■ **Stored data entries**
● ● ● ●

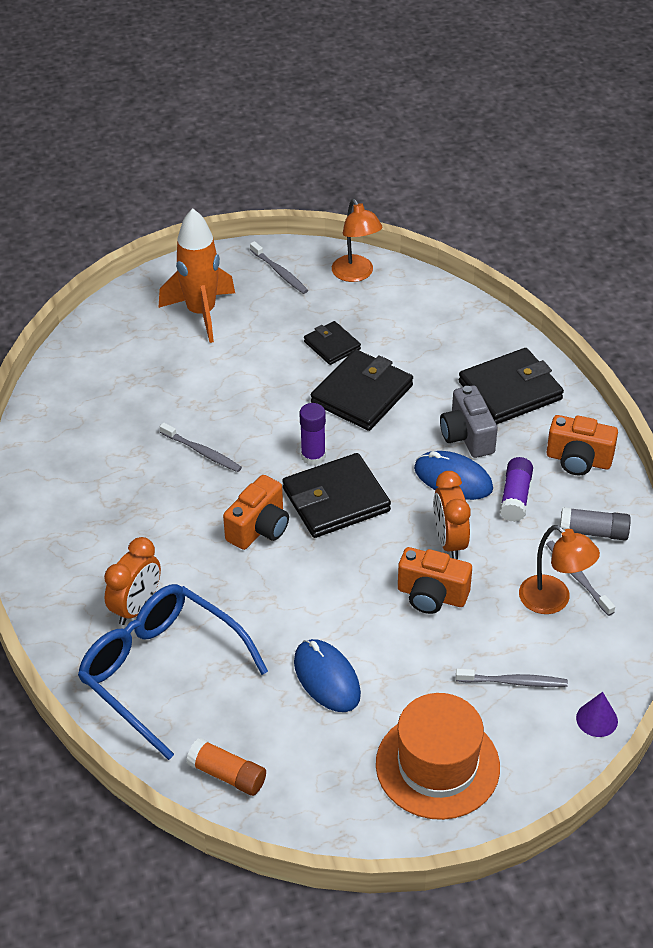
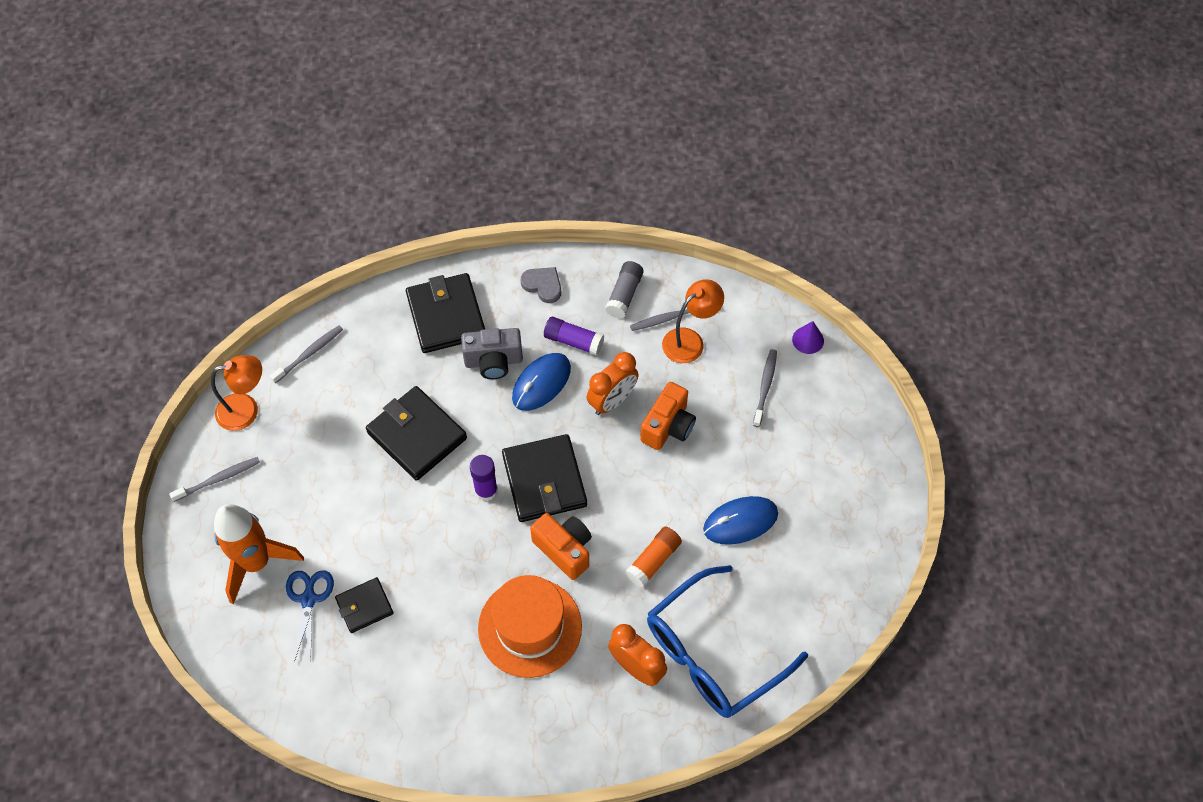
camera: 80 degrees left, 15 degrees up
(172, 353) = (308, 599): none -> blue scissors
(202, 452) = (456, 586): grey toothbrush -> grey toothbrush (309, 353)
(227, 775) = (825, 613): orange glue stick -> orange glue stick (653, 561)
(332, 345) = (342, 449): black wallet -> black wallet (364, 606)
(437, 765) = (835, 457): orange hat -> orange hat (530, 627)
(449, 541) = (612, 401): orange clock -> orange clock turned 45 degrees counterclockwise
(578, 460) = (543, 285): orange camera -> grey heart

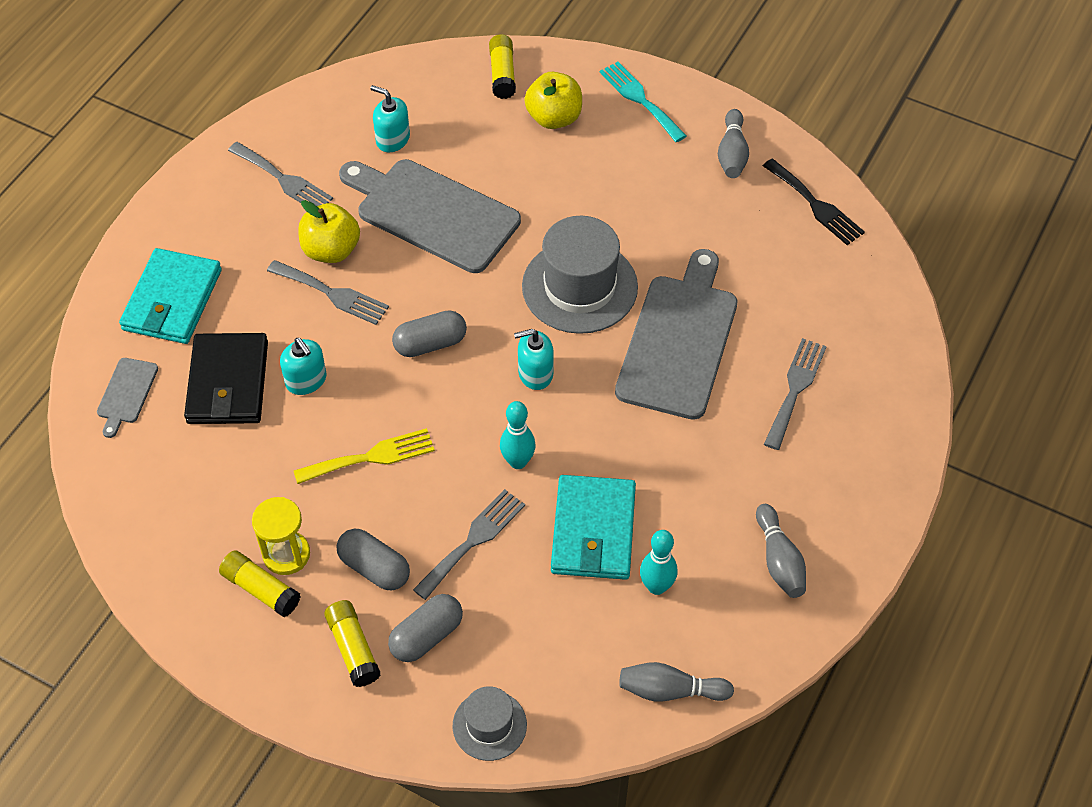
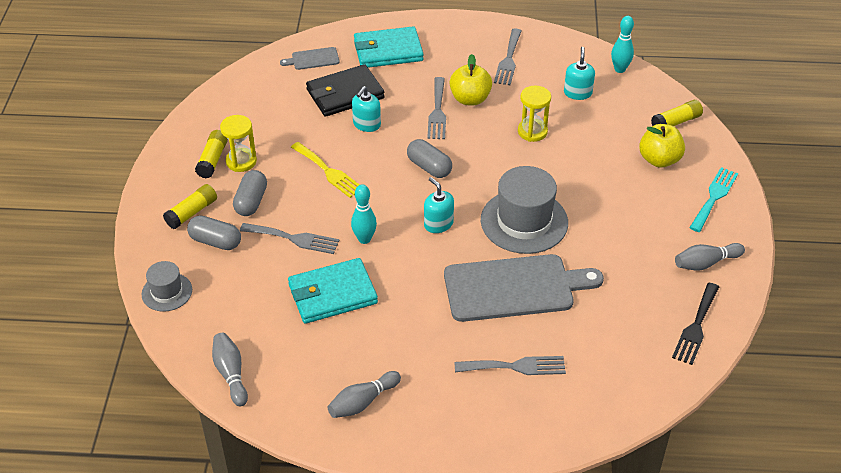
camera: 65 degrees right, 10 degrees down
(432, 213) = (532, 132): grey cutting board -> yellow hourglass
(656, 586) = (306, 341): turquoise bowling pin -> turquoise bowling pin (620, 69)

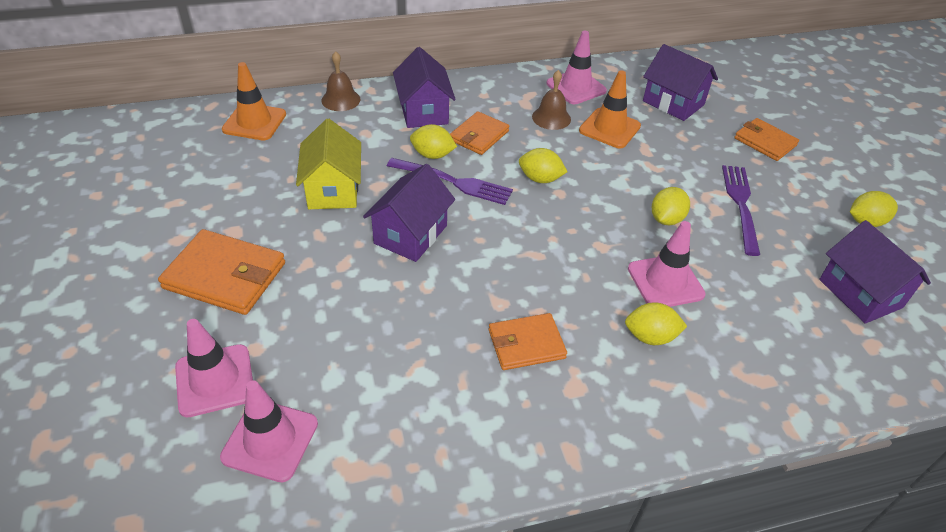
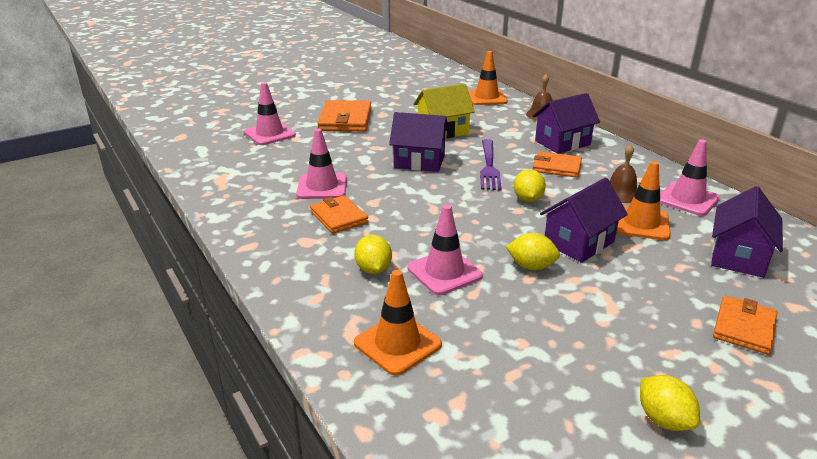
camera: 75 degrees right, 15 degrees down
(270, 440) = (235, 154): pink traffic cone -> pink traffic cone (322, 187)
(432, 155) = (513, 154): yellow lemon -> none
(741, 205) = (598, 312): purple fork -> none
(779, 347) = (397, 344): none -> orange traffic cone
(860, 293) = (517, 408): purple house -> purple house (579, 243)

● ● ● ●

■ **YOUR TASK**
Exactly reproduce the lines that run from the line with "(741, 205) = (598, 312): purple fork -> none" through the last line of the records, inclusive.

■ **RESPONSE BELOW**
(741, 205) = (598, 312): purple fork -> none
(779, 347) = (397, 344): none -> orange traffic cone
(860, 293) = (517, 408): purple house -> purple house (579, 243)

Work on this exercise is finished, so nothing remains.